• **WORK REQUEST**
Give again exactly, and only, the lines between the line holding "(398, 112) = (95, 570): brown" and the end of the listing, both boundary lines included.

• **DATASET CONTENT**
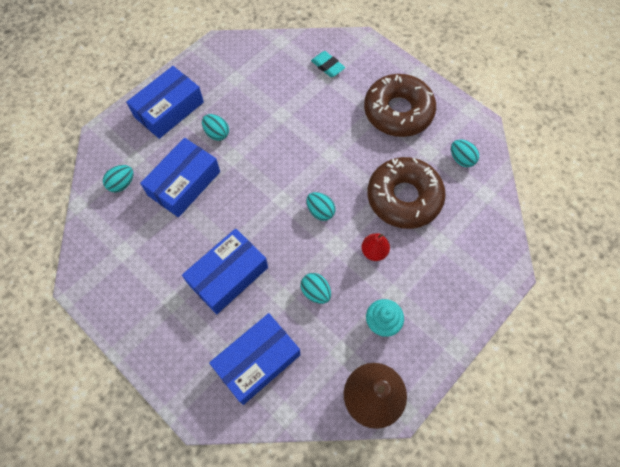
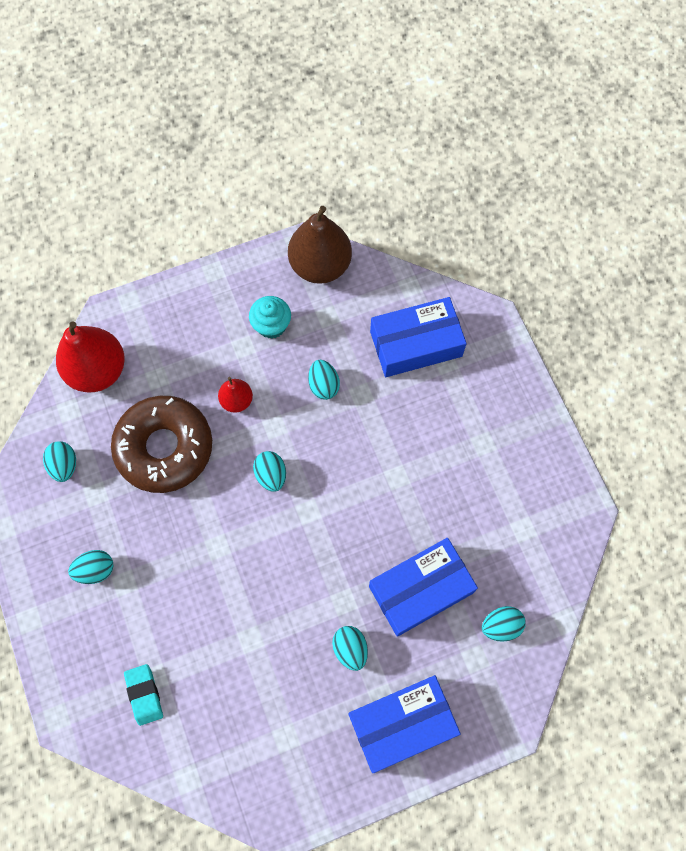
camera: 155 degrees left, 5 degrees up
(228, 275) = (411, 445): blue box -> none
(398, 112) = (95, 570): brown donut -> turquoise egg
(487, 228) = (97, 370): none -> red pear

• **PROBLEM SOLUTION**
(398, 112) = (95, 570): brown donut -> turquoise egg
(487, 228) = (97, 370): none -> red pear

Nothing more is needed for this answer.